── EXERCISE MATERIAL ──

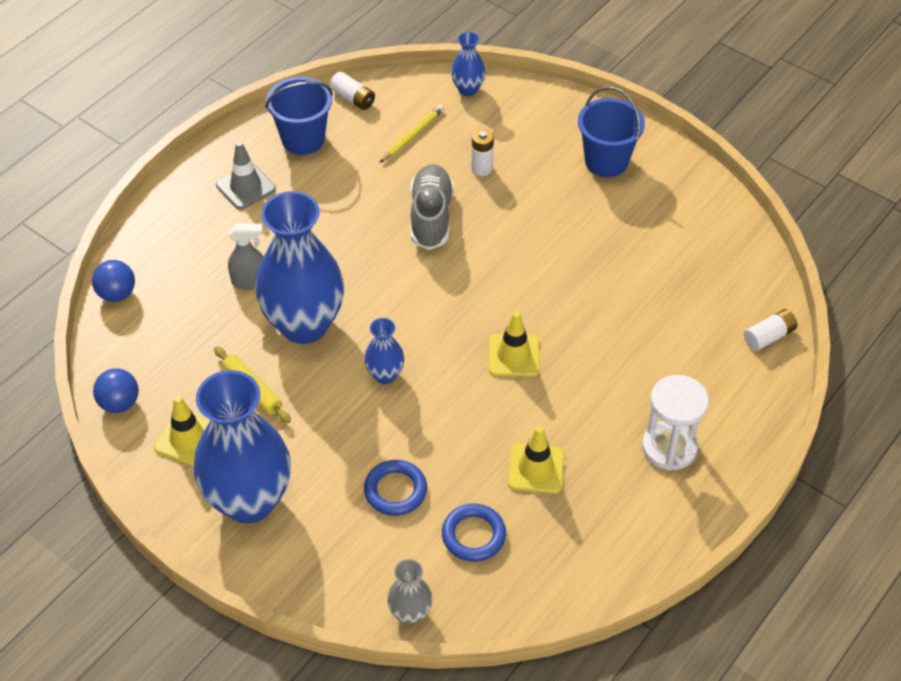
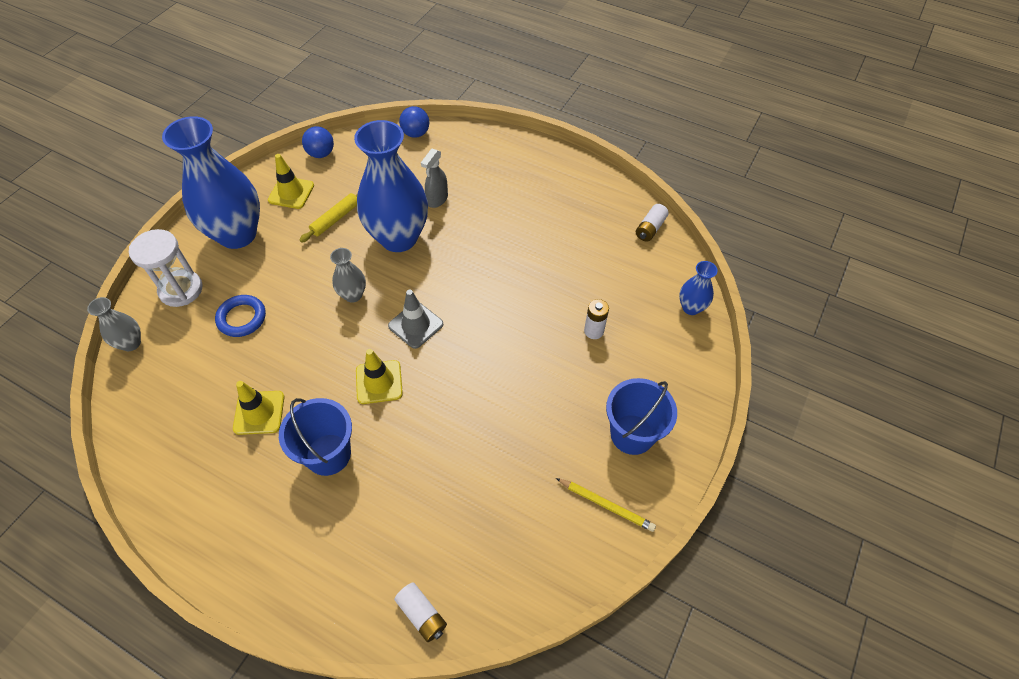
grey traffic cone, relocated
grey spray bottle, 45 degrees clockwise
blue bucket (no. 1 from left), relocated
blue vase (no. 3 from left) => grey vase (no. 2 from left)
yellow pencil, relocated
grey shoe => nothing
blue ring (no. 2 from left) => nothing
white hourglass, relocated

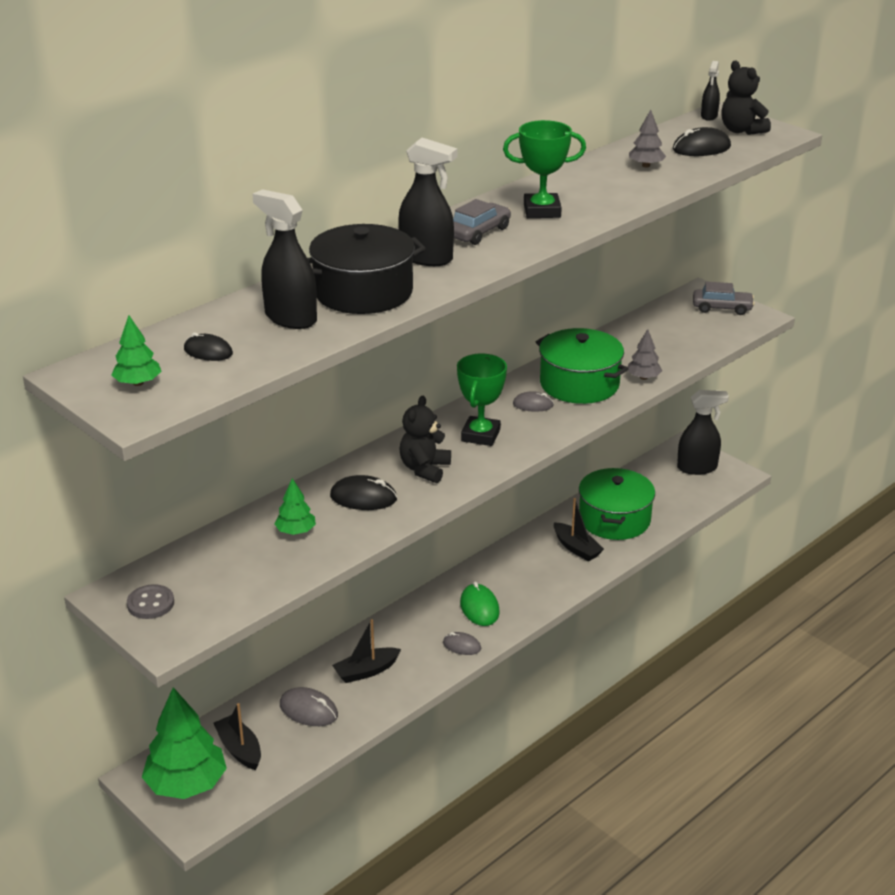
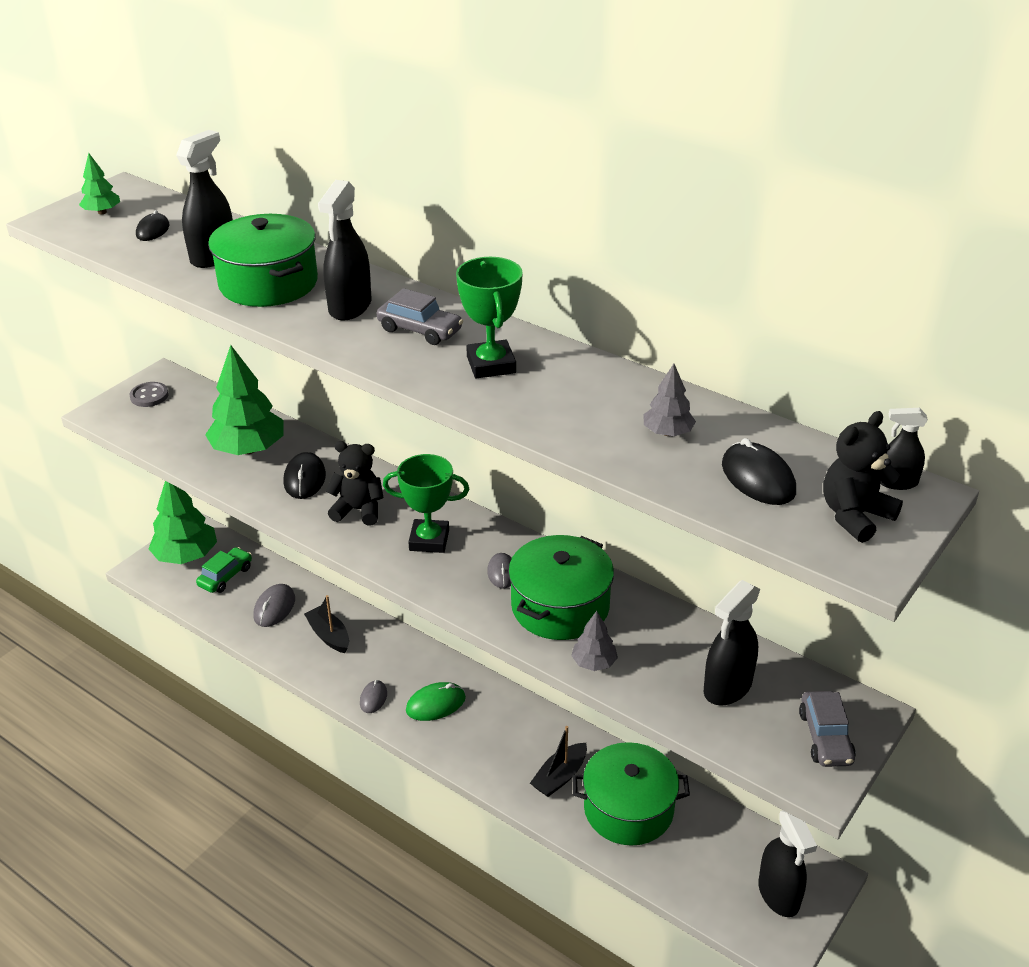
black boat (no. 1 from left) => green car
green tree (no. 3 from left), x2.06
black pot => green pot (no. 1 from left)
nothing => black spray bottle (no. 3 from left)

───

> _WHAT TO DO_
Without the pictures, repeat the line with "blue bucket (no. 1 from left), relocated" and every line after it to the end of the listing, and nothing else.

> _EXERCISE RESPONSE_
blue bucket (no. 1 from left), relocated
blue vase (no. 3 from left) => grey vase (no. 2 from left)
yellow pencil, relocated
grey shoe => nothing
blue ring (no. 2 from left) => nothing
white hourglass, relocated

black boat (no. 1 from left) => green car
green tree (no. 3 from left), x2.06
black pot => green pot (no. 1 from left)
nothing => black spray bottle (no. 3 from left)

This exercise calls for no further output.